Copy word for word, and only, the lines below from the one with "blue plate C4:F4" through the last.

**Supplied material**
_ _ _ _

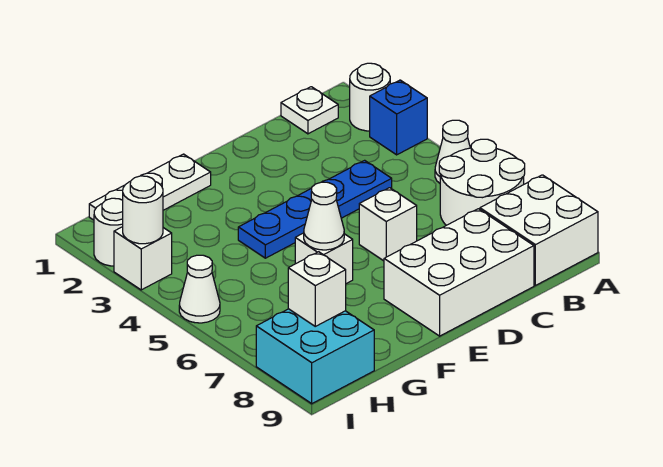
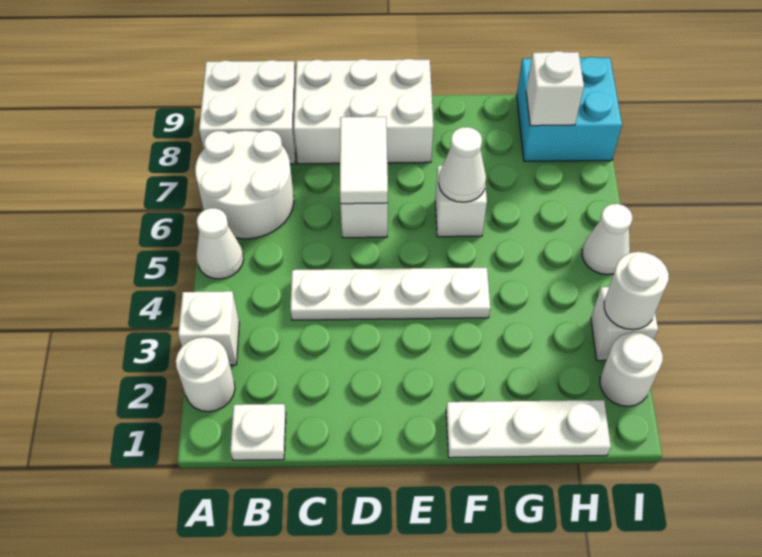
blue brick A3 level 1 -> white brick A3 level 1
blue plate C4:F4 level 1 -> white plate C4:F4 level 1
none -> white tile D6:D7 level 2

_ _ _ _

**Exercise solution**
blue plate C4:F4 level 1 -> white plate C4:F4 level 1
none -> white tile D6:D7 level 2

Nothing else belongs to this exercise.